Run through the records and show each line that includes the string "cleaner".
━━━ Given entries
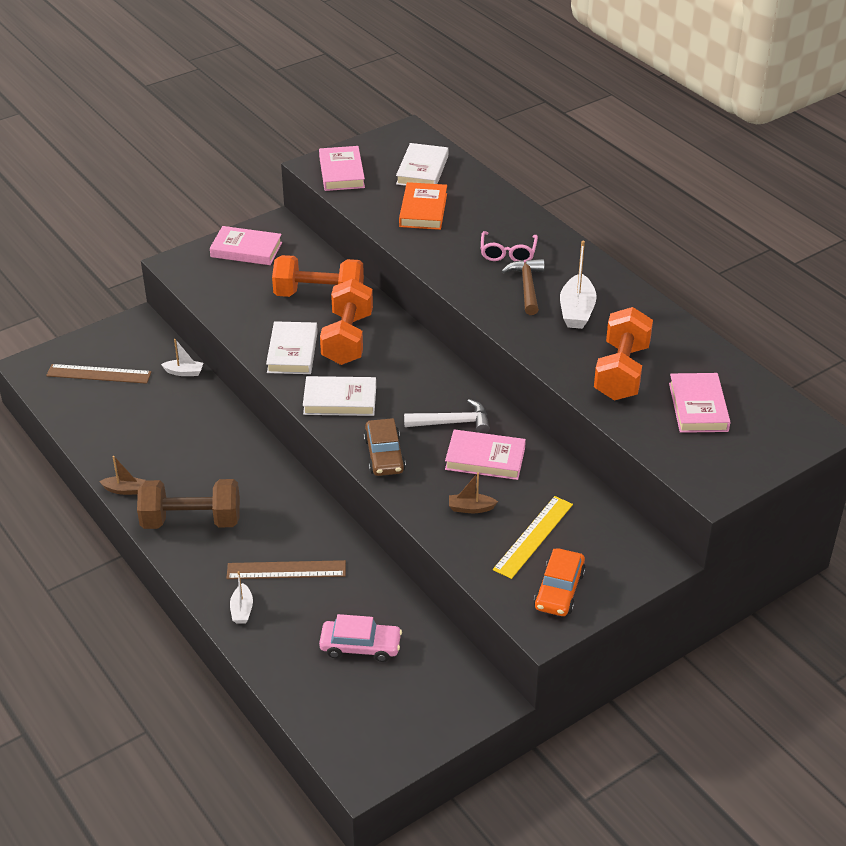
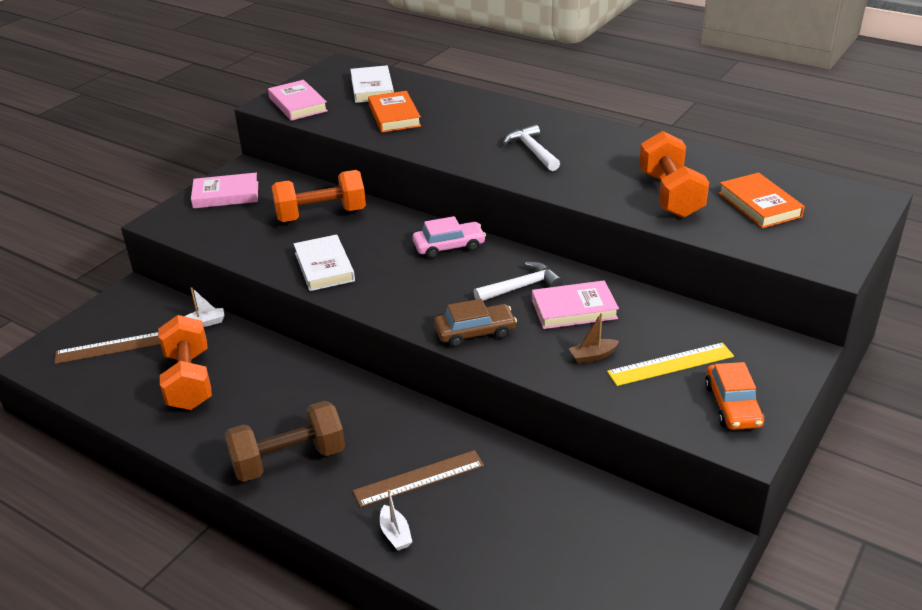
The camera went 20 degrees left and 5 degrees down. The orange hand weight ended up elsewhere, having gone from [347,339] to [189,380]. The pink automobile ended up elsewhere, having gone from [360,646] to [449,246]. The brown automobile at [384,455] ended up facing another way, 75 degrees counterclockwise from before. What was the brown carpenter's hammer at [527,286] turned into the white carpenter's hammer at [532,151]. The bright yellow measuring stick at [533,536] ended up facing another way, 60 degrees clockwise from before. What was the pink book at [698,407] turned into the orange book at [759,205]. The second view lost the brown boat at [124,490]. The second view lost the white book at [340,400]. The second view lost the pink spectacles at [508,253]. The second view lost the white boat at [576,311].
━━━━━━
━━━ Given entries
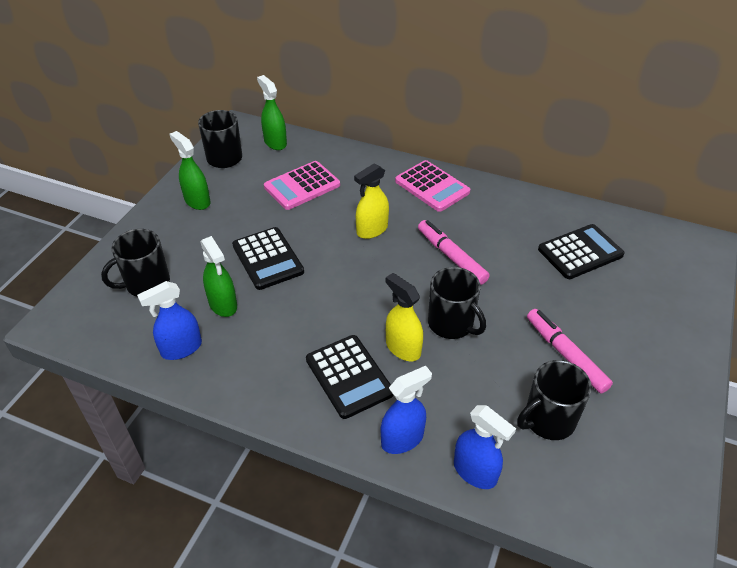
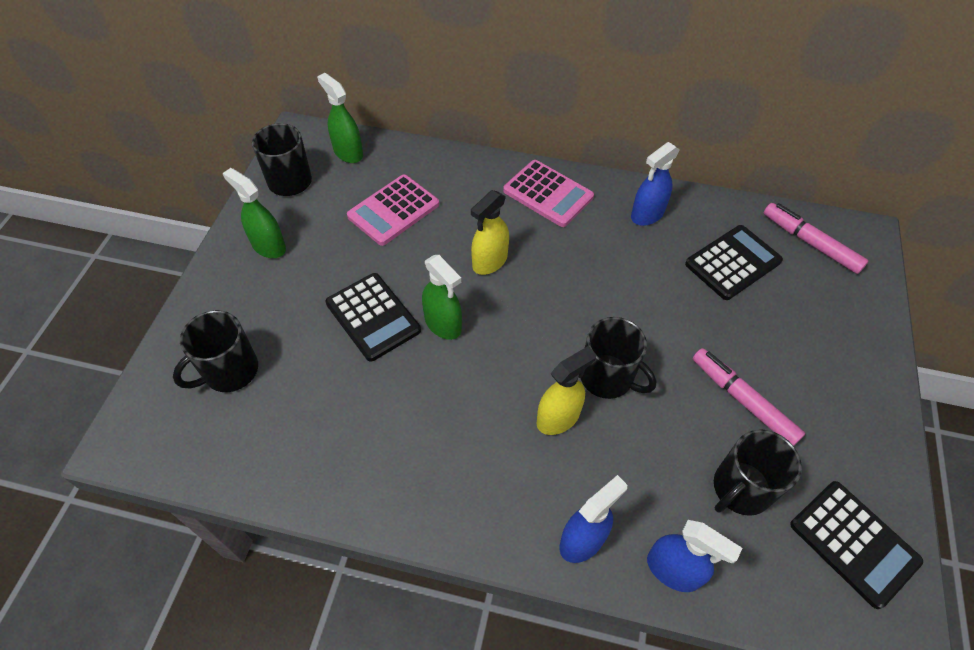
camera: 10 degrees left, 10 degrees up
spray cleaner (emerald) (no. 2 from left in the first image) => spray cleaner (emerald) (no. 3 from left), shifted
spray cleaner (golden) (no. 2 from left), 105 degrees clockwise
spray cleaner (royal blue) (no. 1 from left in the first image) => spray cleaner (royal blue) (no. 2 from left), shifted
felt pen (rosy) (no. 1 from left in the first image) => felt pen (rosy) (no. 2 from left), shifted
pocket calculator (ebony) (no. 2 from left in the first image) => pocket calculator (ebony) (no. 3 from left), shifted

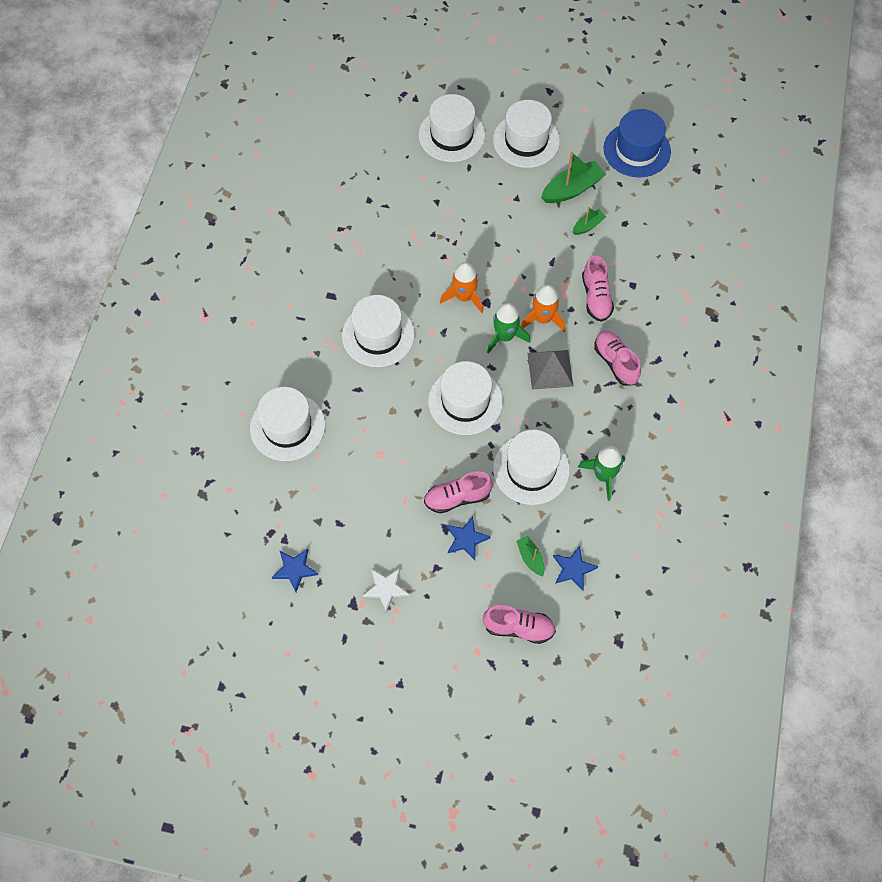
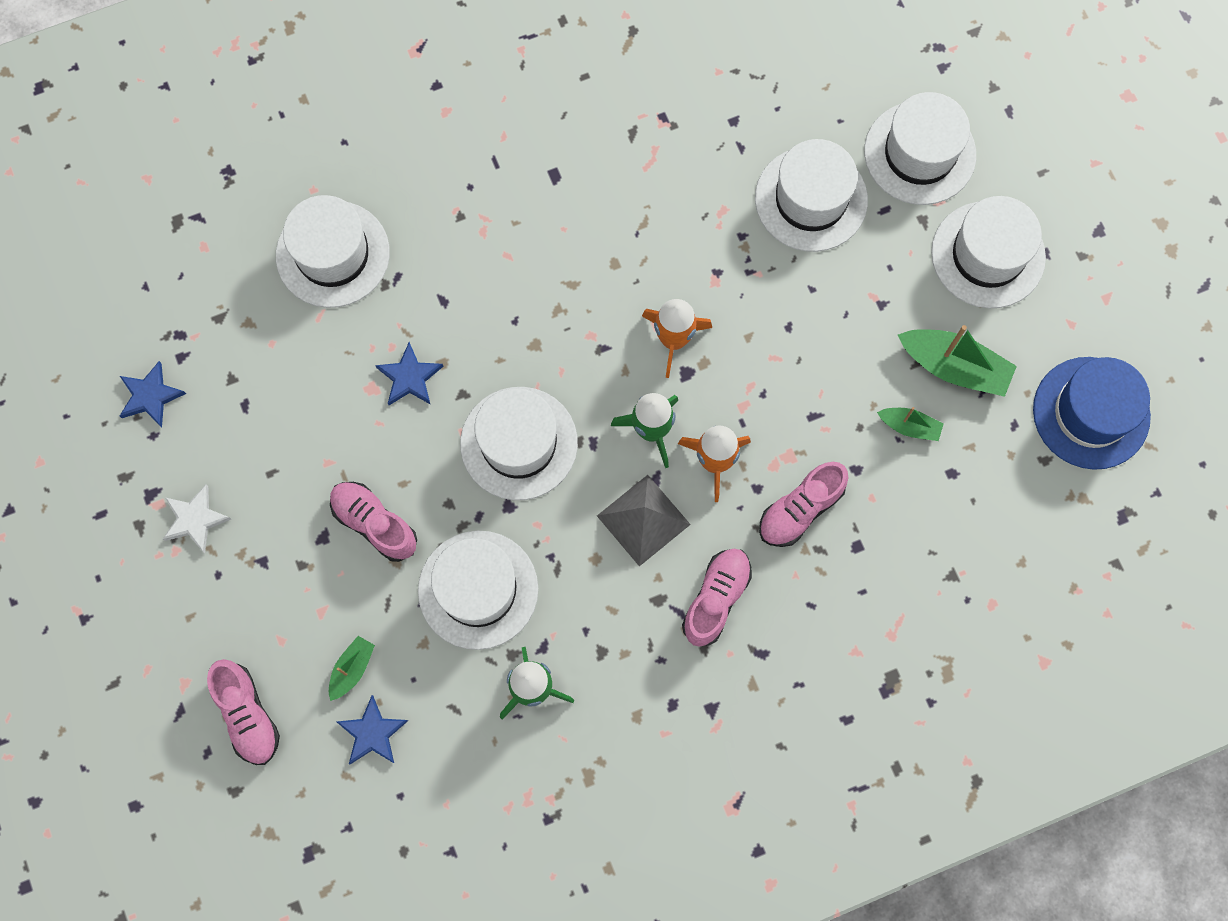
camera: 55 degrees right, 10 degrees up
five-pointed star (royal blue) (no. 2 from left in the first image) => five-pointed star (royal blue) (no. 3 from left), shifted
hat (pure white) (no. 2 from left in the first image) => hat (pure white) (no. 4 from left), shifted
━━━━━━
Completed task:
spray cleaner (emerald) (no. 2 from left in the first image) => spray cleaner (emerald) (no. 3 from left), shifted
spray cleaner (golden) (no. 2 from left), 105 degrees clockwise
spray cleaner (royal blue) (no. 1 from left in the first image) => spray cleaner (royal blue) (no. 2 from left), shifted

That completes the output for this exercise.